AVAILABLE DATA:
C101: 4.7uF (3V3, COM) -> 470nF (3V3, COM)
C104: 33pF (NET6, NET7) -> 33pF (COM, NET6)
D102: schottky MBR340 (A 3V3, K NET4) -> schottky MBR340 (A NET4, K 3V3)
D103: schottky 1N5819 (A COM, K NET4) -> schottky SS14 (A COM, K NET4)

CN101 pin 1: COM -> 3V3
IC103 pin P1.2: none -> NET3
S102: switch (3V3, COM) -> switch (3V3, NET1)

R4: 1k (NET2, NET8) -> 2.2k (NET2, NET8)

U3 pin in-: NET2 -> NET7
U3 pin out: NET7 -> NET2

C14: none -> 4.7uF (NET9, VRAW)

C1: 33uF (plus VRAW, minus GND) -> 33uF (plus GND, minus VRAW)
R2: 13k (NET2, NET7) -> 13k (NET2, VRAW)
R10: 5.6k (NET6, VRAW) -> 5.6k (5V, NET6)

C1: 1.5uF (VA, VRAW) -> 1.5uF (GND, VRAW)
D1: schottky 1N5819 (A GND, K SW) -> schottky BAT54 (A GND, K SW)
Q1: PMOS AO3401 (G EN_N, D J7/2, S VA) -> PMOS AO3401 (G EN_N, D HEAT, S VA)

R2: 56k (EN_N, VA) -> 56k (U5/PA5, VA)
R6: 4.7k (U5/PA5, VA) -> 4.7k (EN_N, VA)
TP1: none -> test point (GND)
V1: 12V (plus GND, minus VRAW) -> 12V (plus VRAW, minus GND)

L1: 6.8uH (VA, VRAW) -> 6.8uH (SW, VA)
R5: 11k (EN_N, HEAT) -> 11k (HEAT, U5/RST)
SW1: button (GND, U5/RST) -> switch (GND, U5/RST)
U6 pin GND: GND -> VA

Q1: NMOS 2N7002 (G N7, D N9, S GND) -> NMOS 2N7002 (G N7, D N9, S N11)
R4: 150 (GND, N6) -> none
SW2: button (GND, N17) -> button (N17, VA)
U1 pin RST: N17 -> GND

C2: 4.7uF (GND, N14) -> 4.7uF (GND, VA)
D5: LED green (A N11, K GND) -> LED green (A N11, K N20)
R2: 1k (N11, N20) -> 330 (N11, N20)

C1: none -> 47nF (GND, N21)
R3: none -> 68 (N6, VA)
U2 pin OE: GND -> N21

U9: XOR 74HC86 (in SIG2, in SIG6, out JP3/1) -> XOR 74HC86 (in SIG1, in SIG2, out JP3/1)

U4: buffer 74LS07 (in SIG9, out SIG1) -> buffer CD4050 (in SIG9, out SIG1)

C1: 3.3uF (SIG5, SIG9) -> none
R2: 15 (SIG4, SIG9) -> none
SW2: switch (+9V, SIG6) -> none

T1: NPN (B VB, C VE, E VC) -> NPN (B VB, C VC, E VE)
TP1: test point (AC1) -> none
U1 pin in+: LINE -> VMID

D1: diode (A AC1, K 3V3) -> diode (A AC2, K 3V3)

AIM OF THE TASK: Given the records above, reproduce precisely and only the lines between the line holding "C1: 33uF (plus" and the line holding "C2: 4.7uF (GND, N14) -> 4.7uF (GND, VA)", inclusive.

EXPECTED ANSWER:
C1: 33uF (plus VRAW, minus GND) -> 33uF (plus GND, minus VRAW)
R2: 13k (NET2, NET7) -> 13k (NET2, VRAW)
R10: 5.6k (NET6, VRAW) -> 5.6k (5V, NET6)

C1: 1.5uF (VA, VRAW) -> 1.5uF (GND, VRAW)
D1: schottky 1N5819 (A GND, K SW) -> schottky BAT54 (A GND, K SW)
Q1: PMOS AO3401 (G EN_N, D J7/2, S VA) -> PMOS AO3401 (G EN_N, D HEAT, S VA)

R2: 56k (EN_N, VA) -> 56k (U5/PA5, VA)
R6: 4.7k (U5/PA5, VA) -> 4.7k (EN_N, VA)
TP1: none -> test point (GND)
V1: 12V (plus GND, minus VRAW) -> 12V (plus VRAW, minus GND)

L1: 6.8uH (VA, VRAW) -> 6.8uH (SW, VA)
R5: 11k (EN_N, HEAT) -> 11k (HEAT, U5/RST)
SW1: button (GND, U5/RST) -> switch (GND, U5/RST)
U6 pin GND: GND -> VA

Q1: NMOS 2N7002 (G N7, D N9, S GND) -> NMOS 2N7002 (G N7, D N9, S N11)
R4: 150 (GND, N6) -> none
SW2: button (GND, N17) -> button (N17, VA)
U1 pin RST: N17 -> GND

C2: 4.7uF (GND, N14) -> 4.7uF (GND, VA)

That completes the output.